▶ [EXTRACTED RECORDS]

↓↓↓

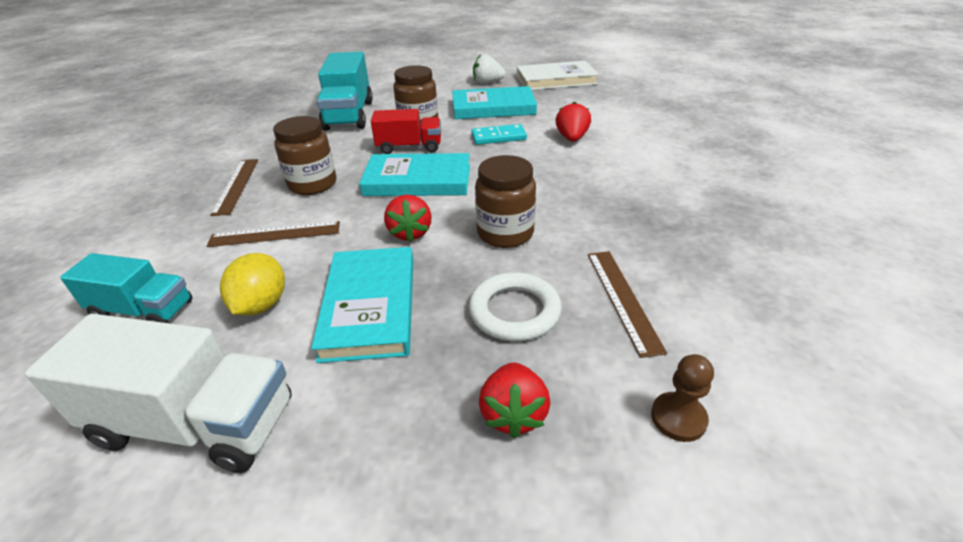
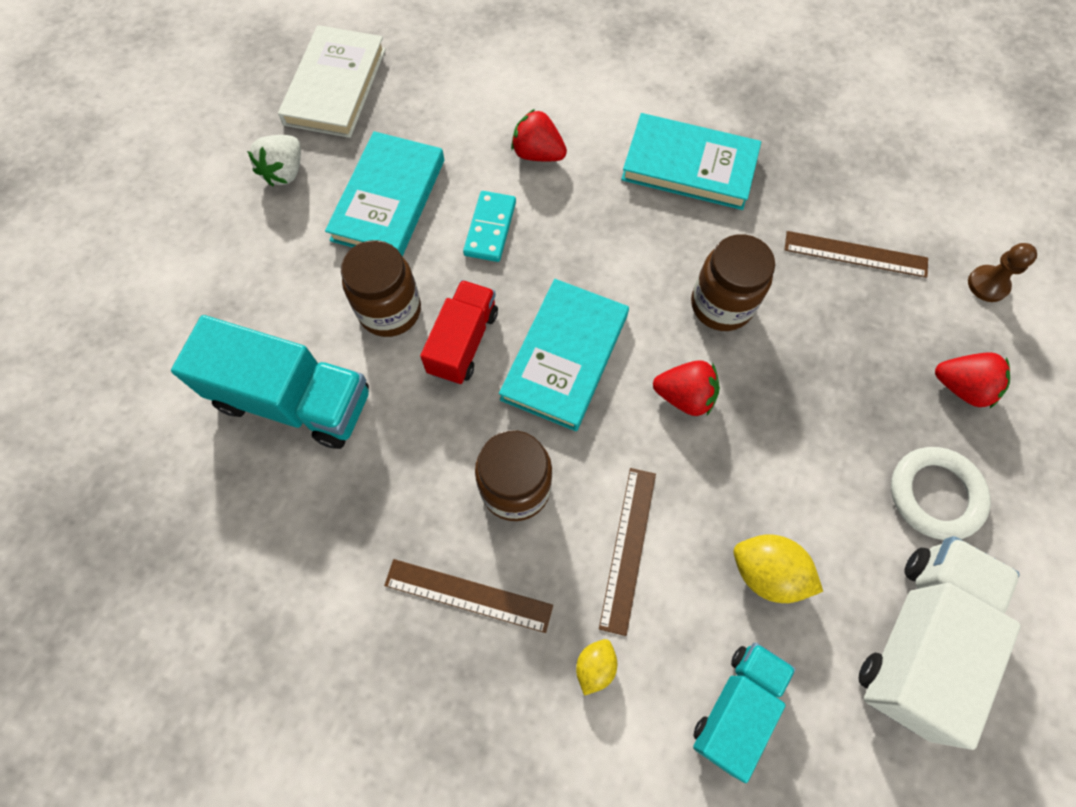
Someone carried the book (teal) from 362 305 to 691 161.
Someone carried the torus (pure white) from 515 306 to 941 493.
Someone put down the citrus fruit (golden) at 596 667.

↑↑↑
↓↓↓

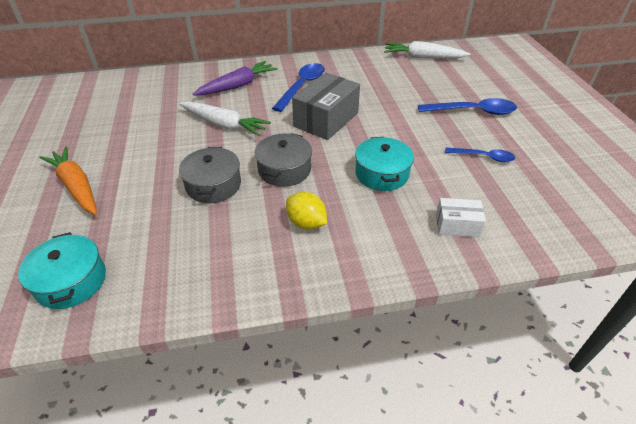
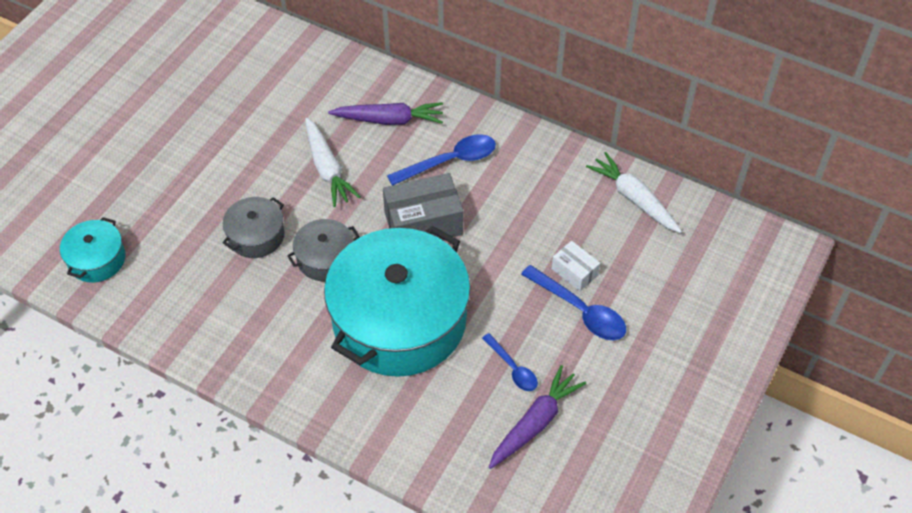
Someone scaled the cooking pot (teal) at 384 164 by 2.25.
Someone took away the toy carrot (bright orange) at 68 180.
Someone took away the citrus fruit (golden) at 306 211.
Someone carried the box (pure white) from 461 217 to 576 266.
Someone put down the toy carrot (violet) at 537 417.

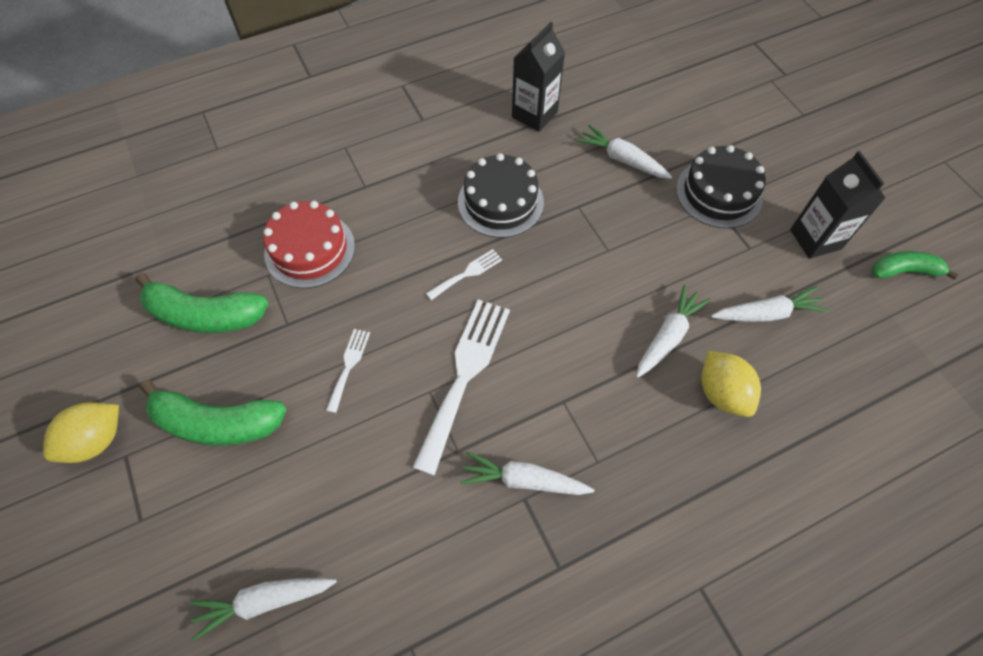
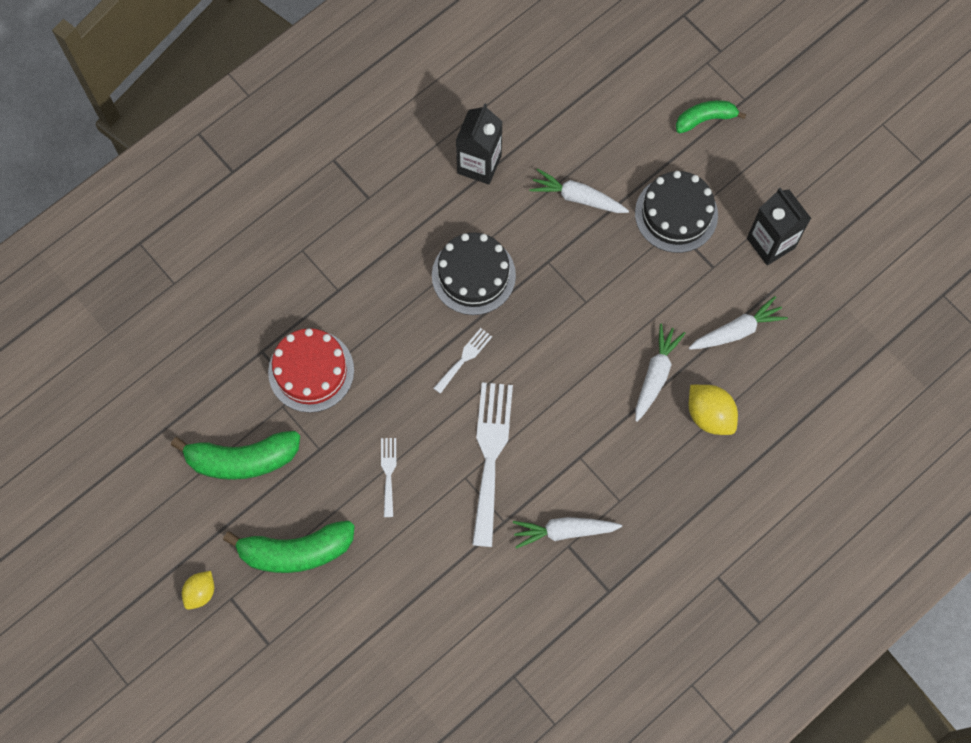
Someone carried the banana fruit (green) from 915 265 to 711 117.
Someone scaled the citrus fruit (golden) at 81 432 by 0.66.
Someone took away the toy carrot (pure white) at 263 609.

↑↑↑
↓↓↓

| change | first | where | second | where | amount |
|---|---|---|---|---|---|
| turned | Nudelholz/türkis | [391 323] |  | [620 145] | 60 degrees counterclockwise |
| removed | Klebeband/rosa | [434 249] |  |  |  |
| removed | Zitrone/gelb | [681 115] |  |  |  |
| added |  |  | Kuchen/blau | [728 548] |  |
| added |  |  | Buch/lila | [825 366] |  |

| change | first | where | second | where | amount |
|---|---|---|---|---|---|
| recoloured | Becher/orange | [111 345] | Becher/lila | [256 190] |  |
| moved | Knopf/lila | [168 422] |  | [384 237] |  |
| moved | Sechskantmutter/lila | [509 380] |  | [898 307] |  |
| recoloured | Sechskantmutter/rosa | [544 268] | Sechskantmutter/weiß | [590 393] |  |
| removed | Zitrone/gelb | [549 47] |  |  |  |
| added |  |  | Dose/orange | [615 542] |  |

↑↑↑

▶ [YOUR ASSIGNMENT]
Starting with the line that holds "removed | Klebeband/rosa" and ending with the line that holds "Kuchen/blau | [728", retype every line in the data above exactly, and nothing else.

▶ [REPLY]
| removed | Klebeband/rosa | [434 249] |  |  |  |
| removed | Zitrone/gelb | [681 115] |  |  |  |
| added |  |  | Kuchen/blau | [728 548] |  |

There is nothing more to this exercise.